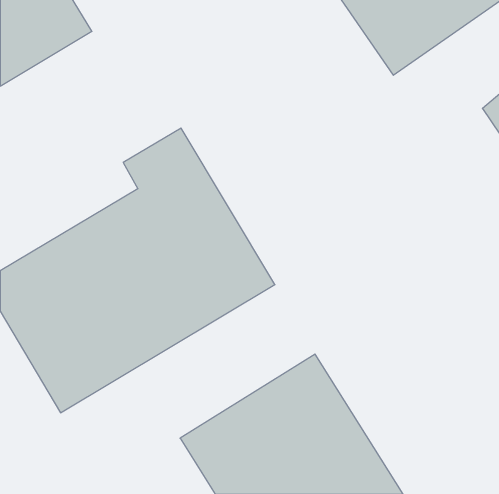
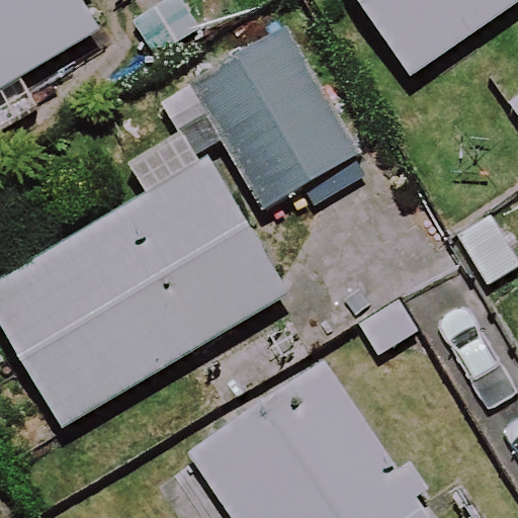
building: none -> [176,5,367,209]

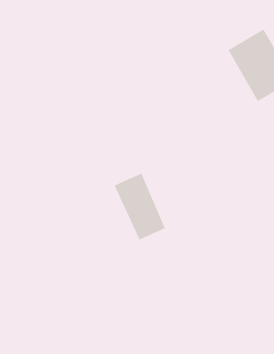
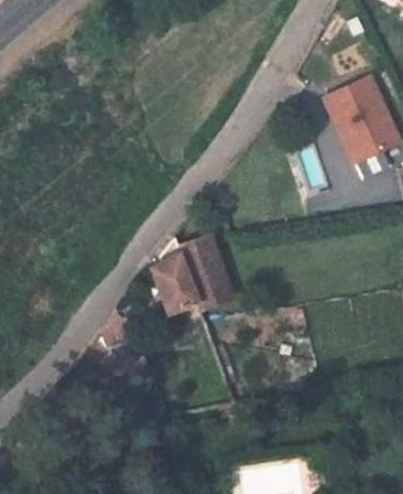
building: none -> [151,238,200,316]

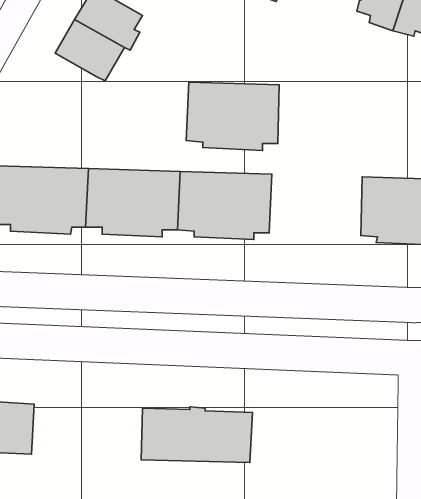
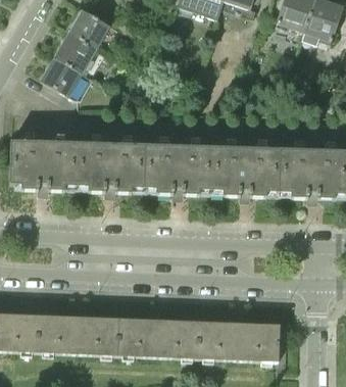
building: none -> [41,58,85,99]
building: [186,82,279,150] -> [211,147,280,197]
building: none -> [37,315,118,356]
building: none -> [197,321,287,371]

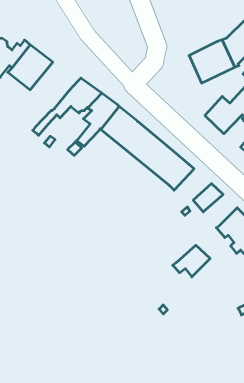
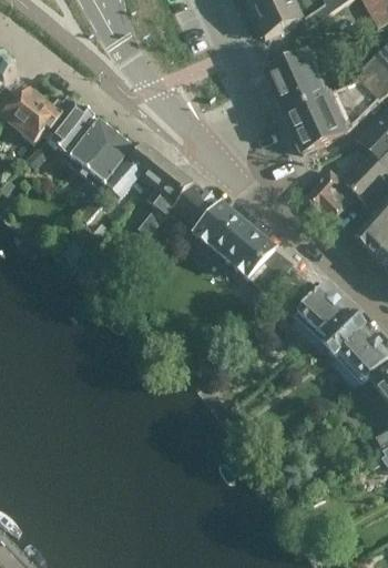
building: none -> [267,54,325,115]
building: none -> [75,124,134,185]
building: [173,245,210,277] -> [302,301,351,343]

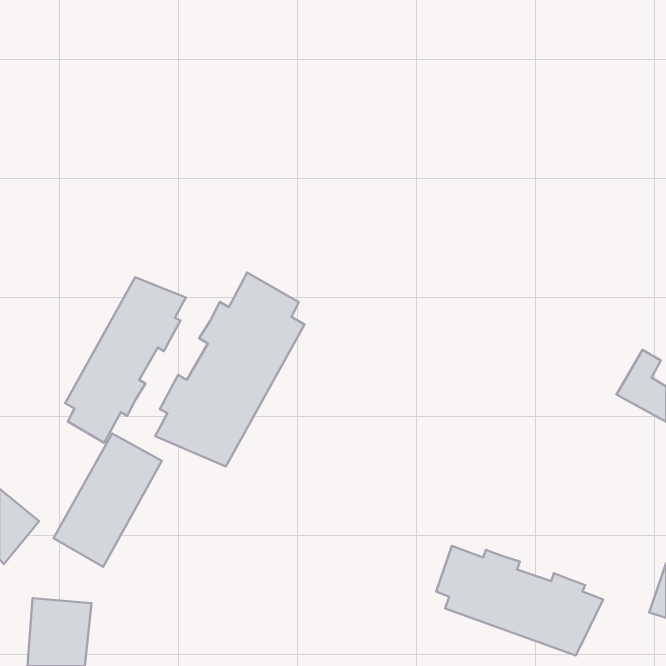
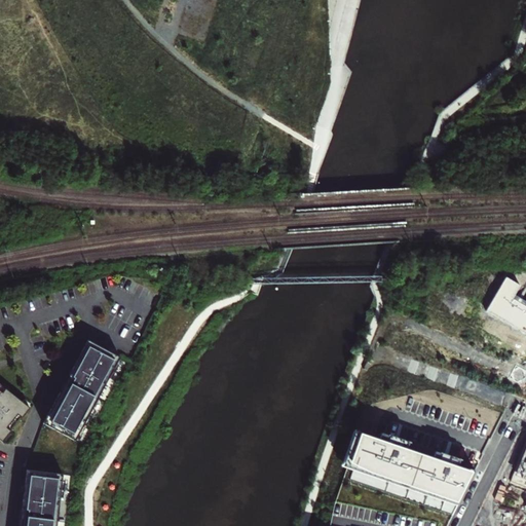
building: [155,273,305,466] -> none
building: [65,277,186,443] -> none

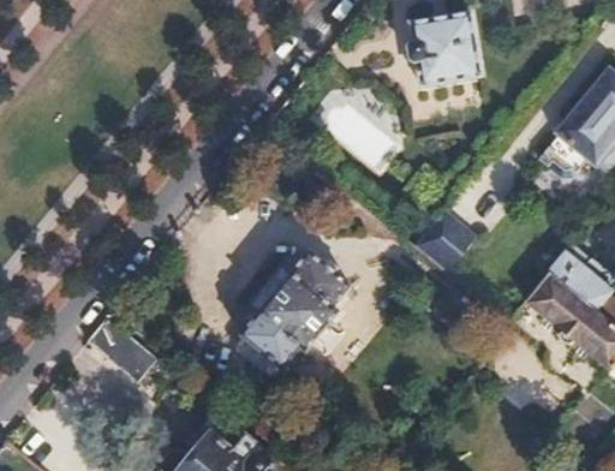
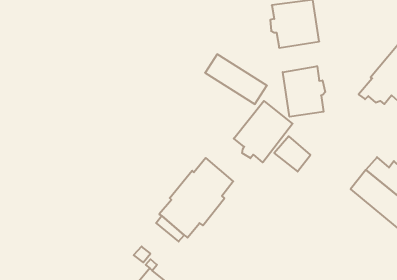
building: none -> [283,66,325,117]
building: none -> [234,101,293,162]
building: [86,316,156,381] -> none

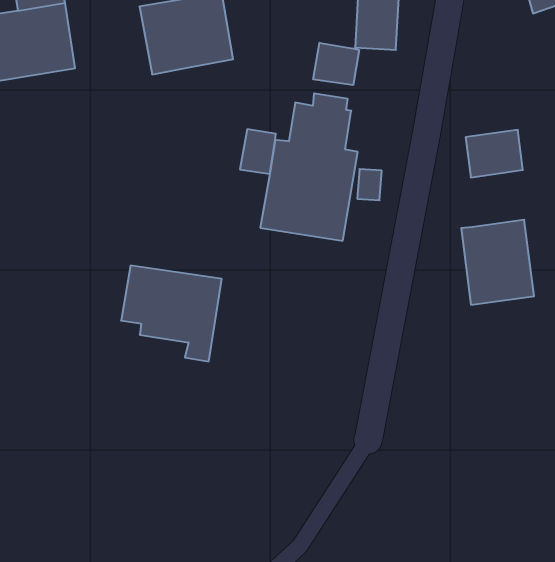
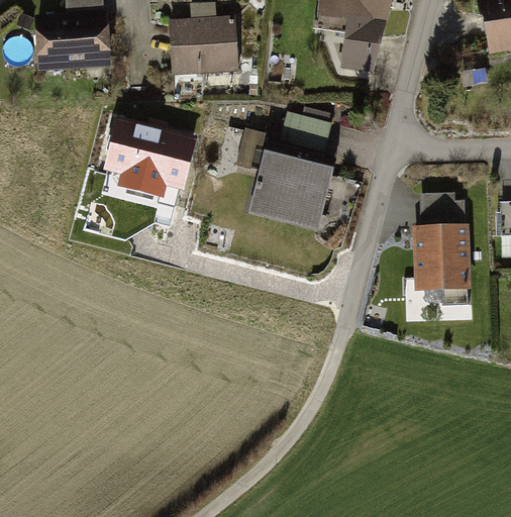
building: [313,43,359,85] -> none
building: [466,130,523,177] -> [421,192,466,227]
building: [121,266,222,361] -> [109,119,195,204]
+ + + + + + +
** WHAT YOU WILL DO **
Transcribe the records verbatim and omit the images.

** PROBLEM SOLUTION **
building: none -> [176,5,367,209]

building: none -> [151,238,200,316]

building: none -> [41,58,85,99]
building: [186,82,279,150] -> [211,147,280,197]
building: none -> [37,315,118,356]
building: none -> [197,321,287,371]

building: none -> [267,54,325,115]
building: none -> [75,124,134,185]
building: [173,245,210,277] -> [302,301,351,343]

building: [155,273,305,466] -> none
building: [65,277,186,443] -> none

building: none -> [283,66,325,117]
building: none -> [234,101,293,162]
building: [86,316,156,381] -> none

building: [313,43,359,85] -> none
building: [466,130,523,177] -> [421,192,466,227]
building: [121,266,222,361] -> [109,119,195,204]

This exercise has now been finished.